▶ [Exercise]
Leave the pictures out. Retype exactly the lines below from the one containing "[(100,0),(100,20),(70,20),(70,2),(65,1),(65,0),(100,0)]" through the one containing "[(480,0),(480,16),(459,16),(459,27),(449,27),(448,0),(480,0)]", and no others.

[Polygon vertex coordinate data]
::::::::

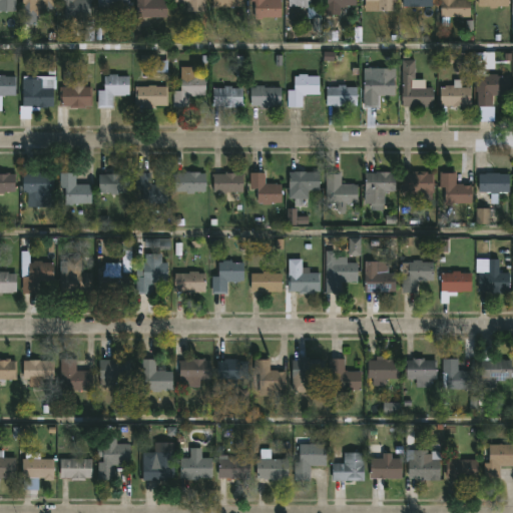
[(0,11),(0,0),(15,0),(15,11),(0,11)]
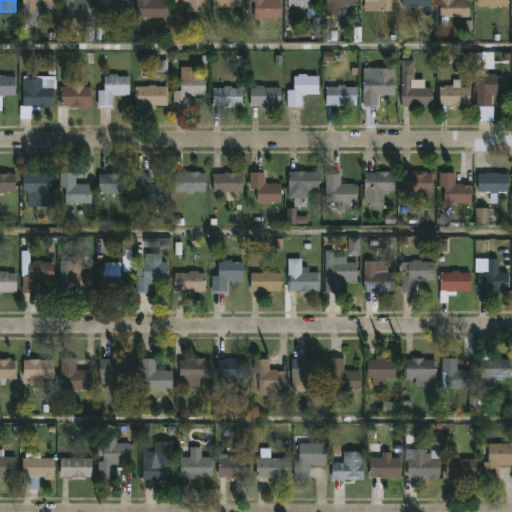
[(51,0),(52,3),(51,3),(51,9),(38,9),(38,6),(35,6),(35,23),(20,23),(20,0),(51,0)]
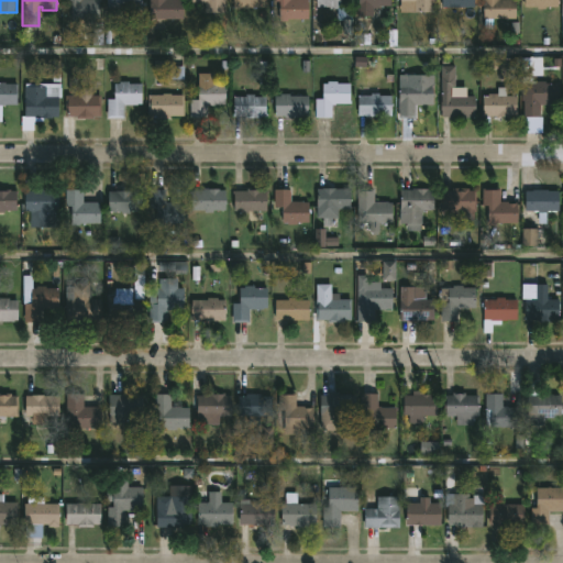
[(100,0),(100,20),(70,20),(70,2),(65,1),(65,0),(100,0)]
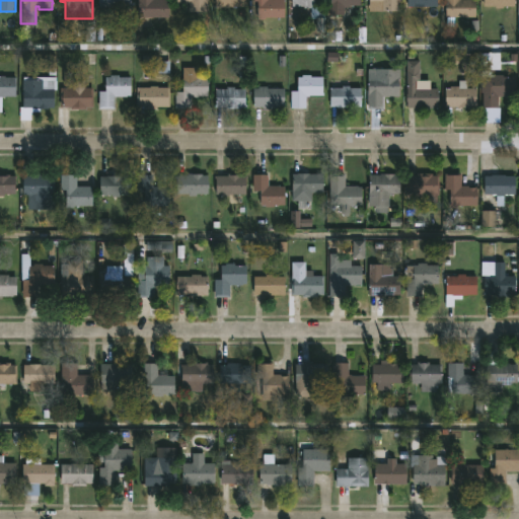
[(129,0),(129,6),(112,6),(112,12),(97,12),(97,0),(129,0)]
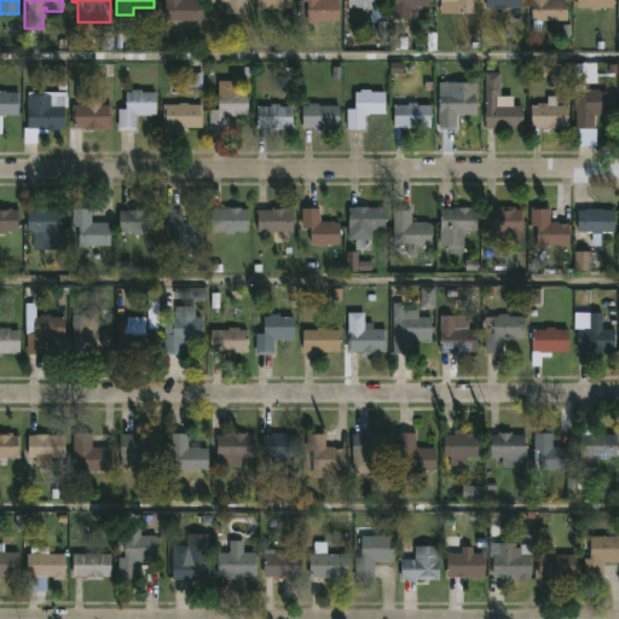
[(201,0),(201,19),(163,21),(163,0),(201,0)]
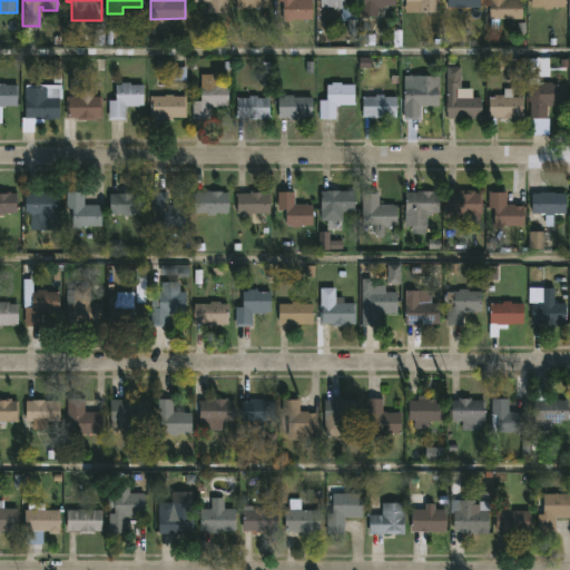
[(227,0),(227,12),(207,12),(207,2),(193,2),(193,0),(227,0)]
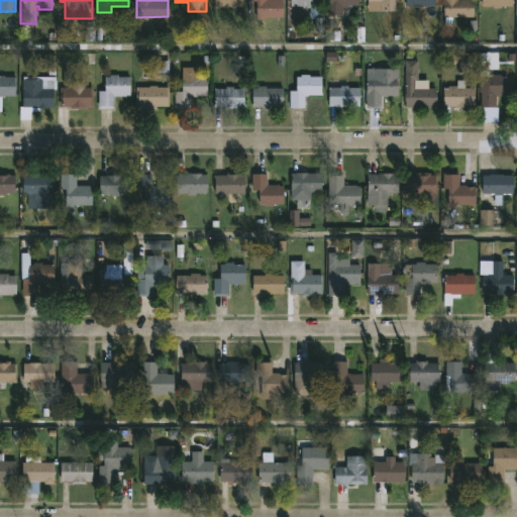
[(215,0),(215,8),(245,8),(244,0),(215,0)]
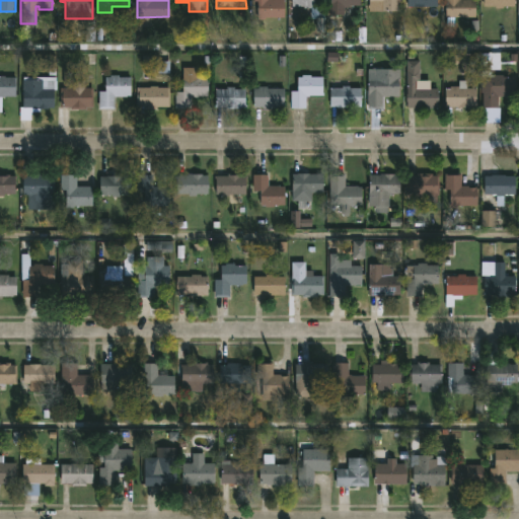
[(284,0),(284,18),(257,18),(257,1),(252,1),(252,0),(284,0)]
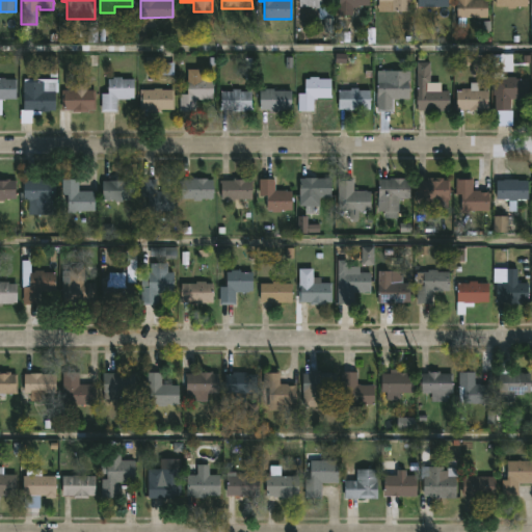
[(330,0),(330,8),(310,8),(310,6),(298,6),(298,0),(330,0)]
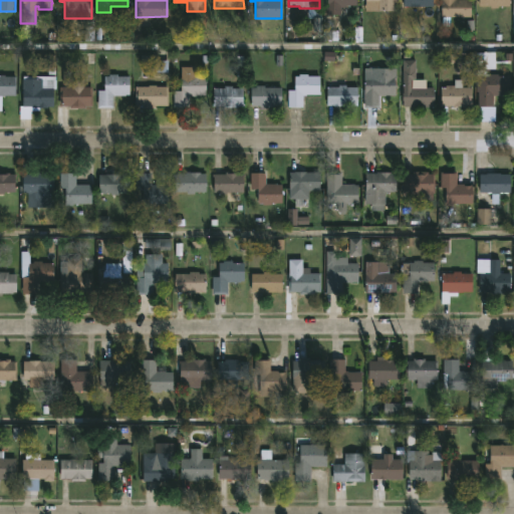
[(355,0),(355,6),(338,6),(338,15),(326,15),(326,0),(355,0)]
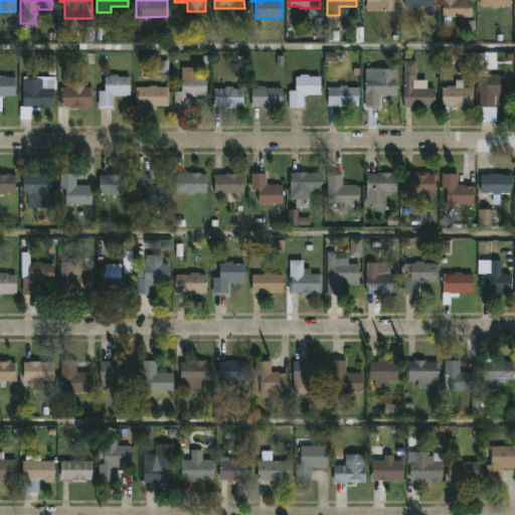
[(395,0),(395,10),(377,10),(377,2),(365,2),(365,0),(395,0)]
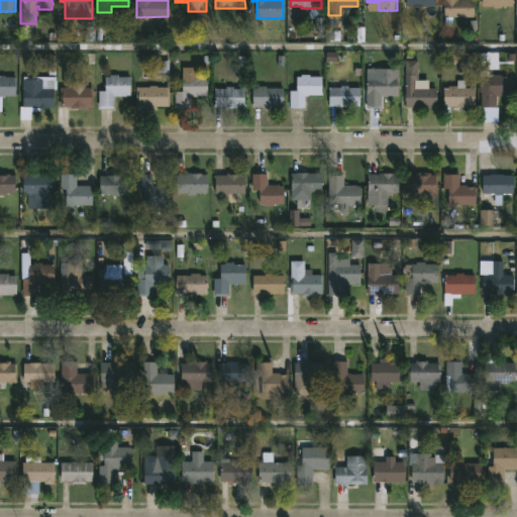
[(405,0),(406,8),(436,8),(435,0),(405,0)]
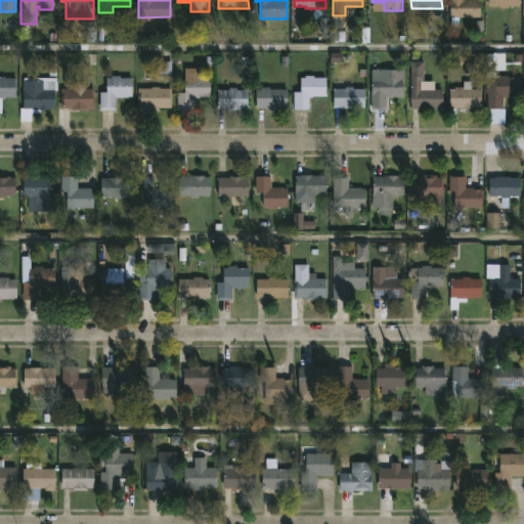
[(480,0),(480,16),(459,16),(459,27),(449,27),(448,0),(480,0)]
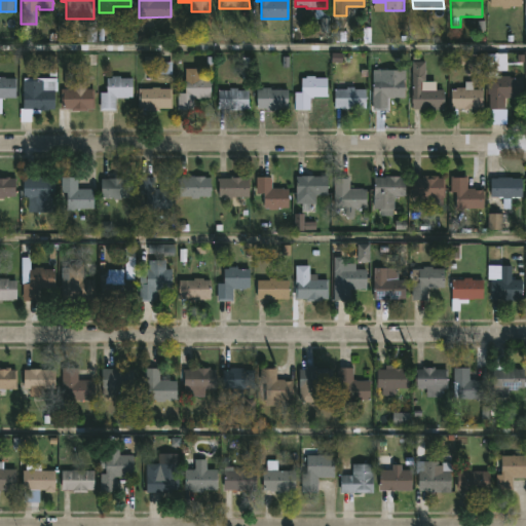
[(520,0),(521,6),(508,6),(508,8),(490,6),(490,0),(520,0)]
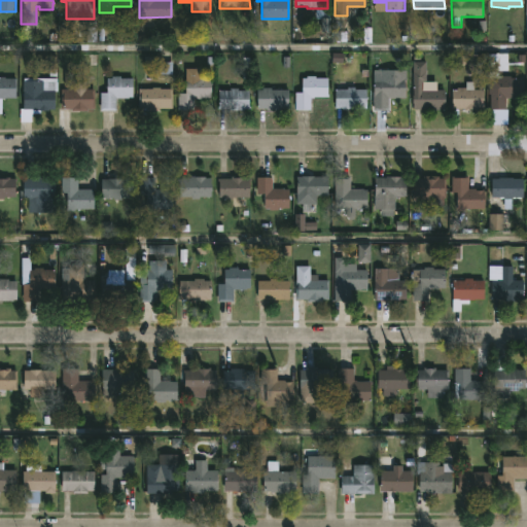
[(171,54),(171,74),(157,74),(157,64),(143,64),(143,57),(157,57),(157,54),(171,54)]
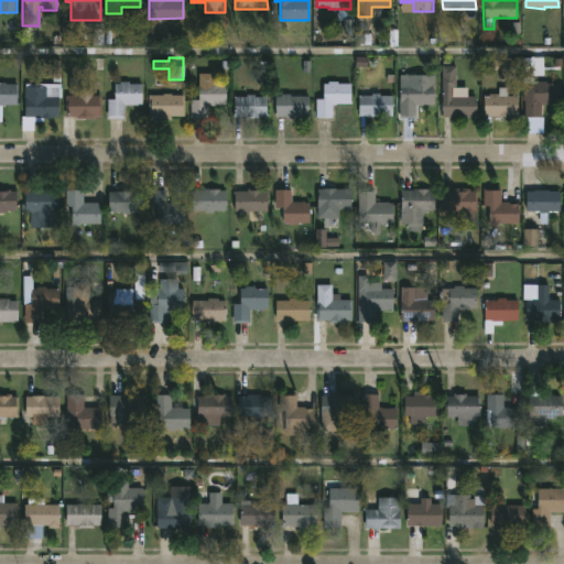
[(448,60),(448,65),(455,65),(455,87),(452,87),(452,96),(455,96),(455,94),(463,94),(463,96),(476,96),(475,117),(470,117),(470,118),(442,117),(443,60),(448,60)]
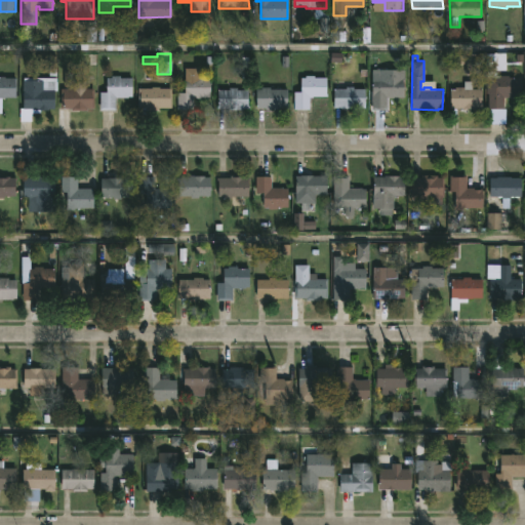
[(55,69),(56,91),(54,91),(54,109),(40,110),(40,113),(31,113),(31,122),(18,122),(18,109),(23,109),(23,78),(47,78),(48,68),(55,69)]
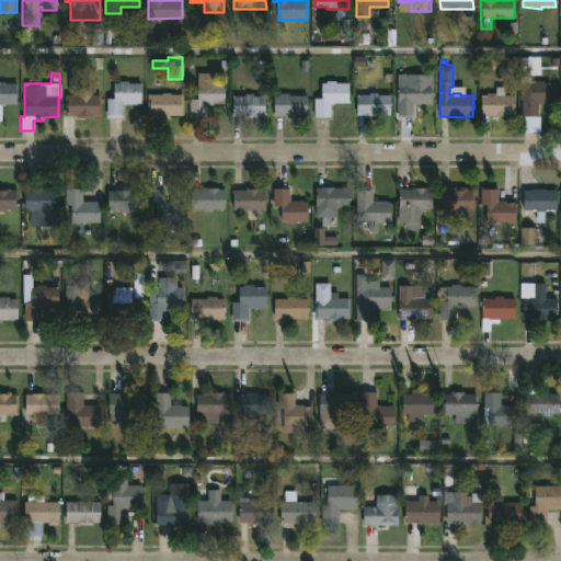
[(212,72),(212,83),(222,83),(221,104),(205,104),(205,117),(189,116),(189,100),(196,100),(196,72),(212,72)]
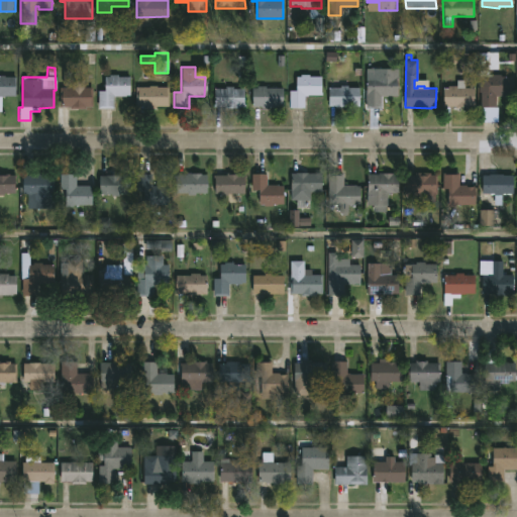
[(396,69),(395,96),(382,96),(381,108),(365,108),(366,73),(374,73),(374,68),(396,69)]
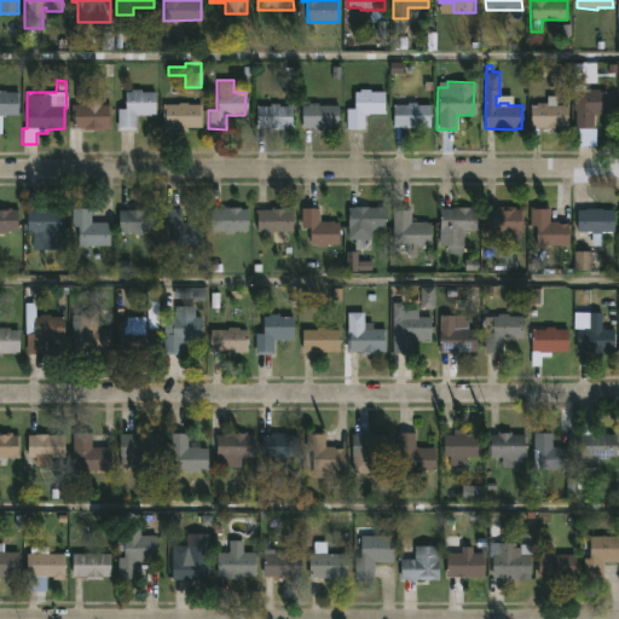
[(88,82),(88,94),(100,94),(100,105),(110,105),(110,128),(102,128),(102,131),(84,131),(84,128),(71,128),(71,105),(75,105),(75,82),(88,82)]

::::::::

▶ [Response to the task]
[(100,0),(100,20),(70,20),(70,2),(65,1),(65,0),(100,0)]
[(129,0),(129,6),(112,6),(112,12),(97,12),(97,0),(129,0)]
[(201,0),(201,19),(163,21),(163,0),(201,0)]
[(227,0),(227,12),(207,12),(207,2),(193,2),(193,0),(227,0)]
[(215,0),(215,8),(245,8),(244,0),(215,0)]
[(284,0),(284,18),(257,18),(257,1),(252,1),(252,0),(284,0)]
[(330,0),(330,8),(310,8),(310,6),(298,6),(298,0),(330,0)]
[(355,0),(355,6),(338,6),(338,15),(326,15),(326,0),(355,0)]
[(395,0),(395,10),(377,10),(377,2),(365,2),(365,0),(395,0)]
[(405,0),(406,8),(436,8),(435,0),(405,0)]
[(480,0),(480,16),(459,16),(459,27),(449,27),(448,0),(480,0)]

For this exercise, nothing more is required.